Records for this task –
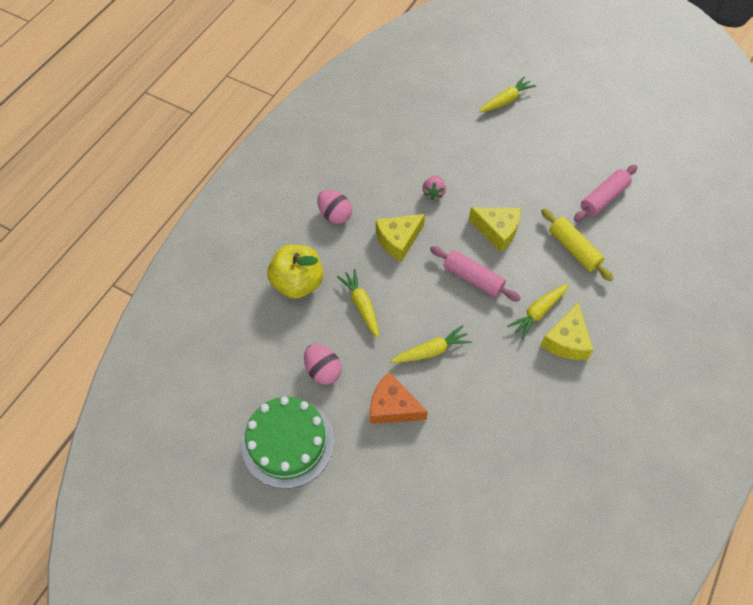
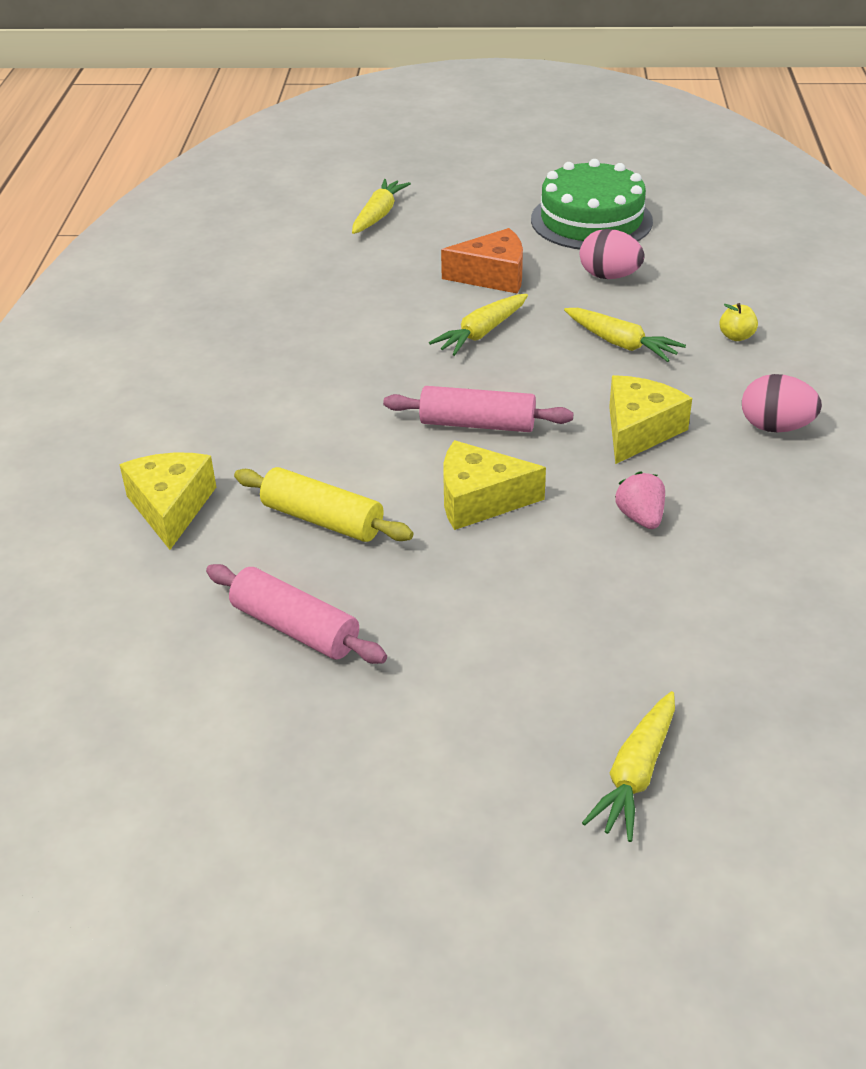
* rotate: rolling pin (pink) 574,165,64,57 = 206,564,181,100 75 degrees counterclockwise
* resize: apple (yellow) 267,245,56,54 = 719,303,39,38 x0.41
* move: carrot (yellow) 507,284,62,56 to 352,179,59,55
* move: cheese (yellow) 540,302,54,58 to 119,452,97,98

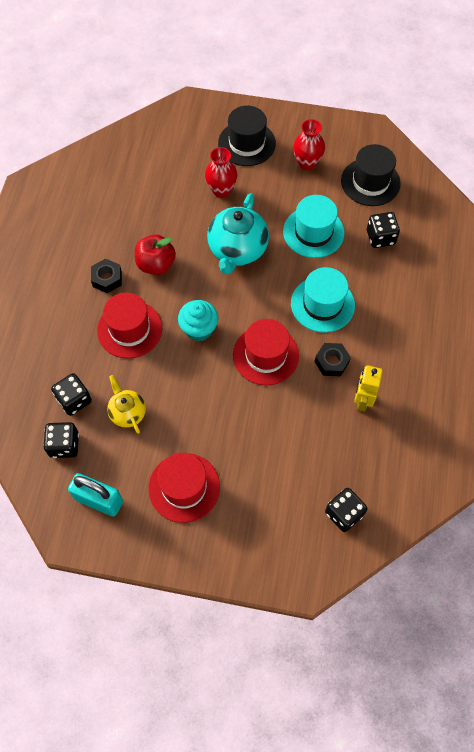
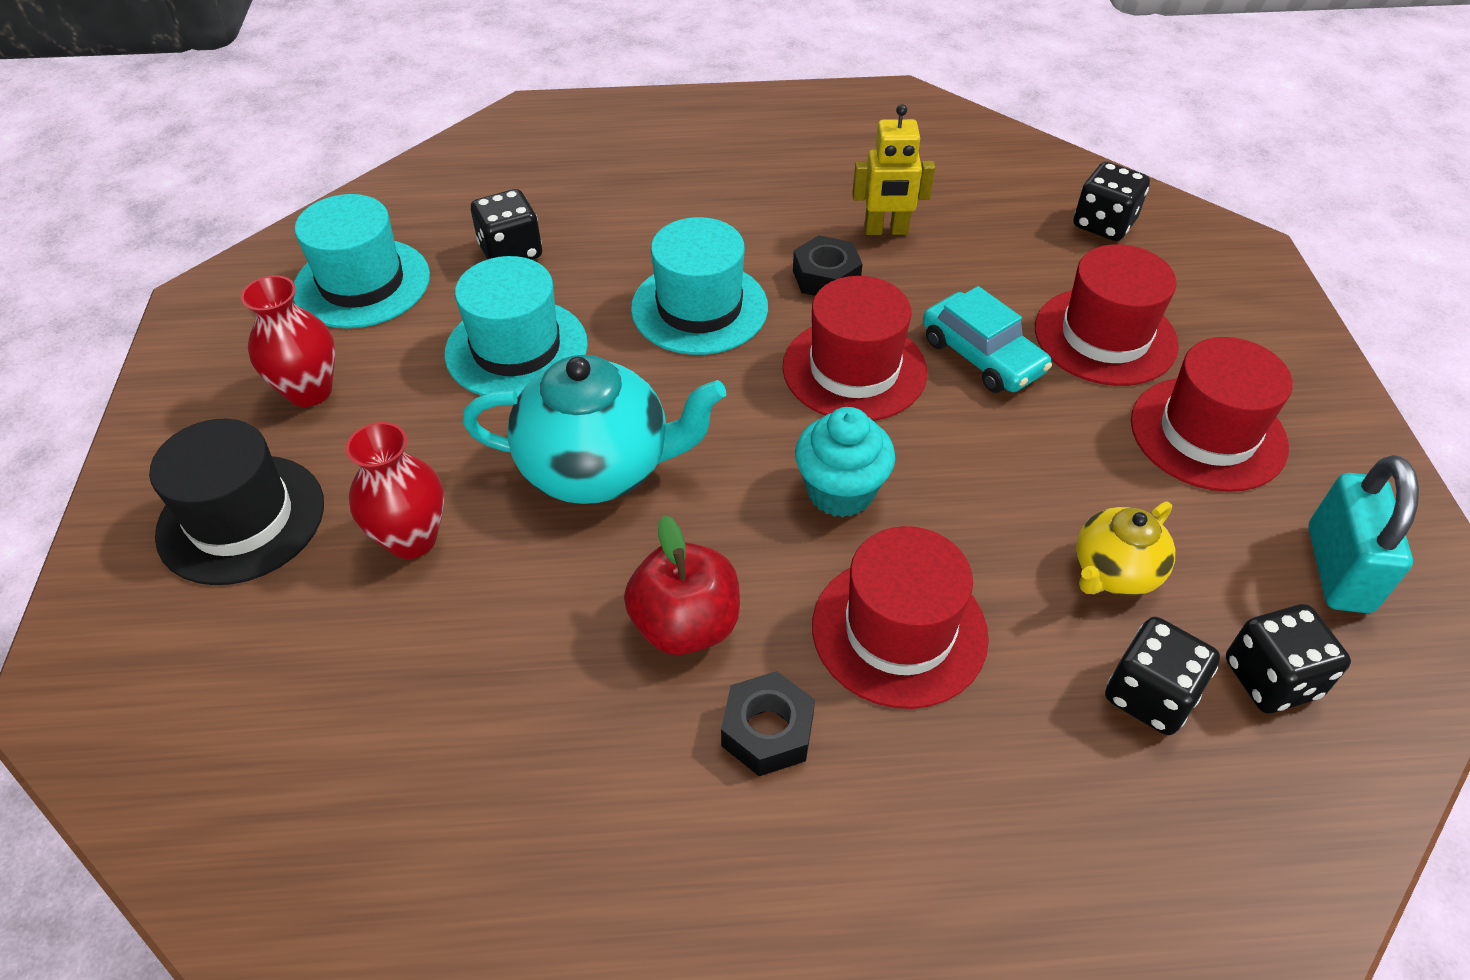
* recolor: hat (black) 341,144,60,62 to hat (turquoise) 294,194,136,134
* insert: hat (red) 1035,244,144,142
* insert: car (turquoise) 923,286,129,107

What the exercise asks – Because the pictures are not wanted, retype every record exactly without them.

Answer for this exercise –
* rotate: rolling pin (pink) 574,165,64,57 = 206,564,181,100 75 degrees counterclockwise
* resize: apple (yellow) 267,245,56,54 = 719,303,39,38 x0.41
* move: carrot (yellow) 507,284,62,56 to 352,179,59,55
* move: cheese (yellow) 540,302,54,58 to 119,452,97,98

* recolor: hat (black) 341,144,60,62 to hat (turquoise) 294,194,136,134
* insert: hat (red) 1035,244,144,142
* insert: car (turquoise) 923,286,129,107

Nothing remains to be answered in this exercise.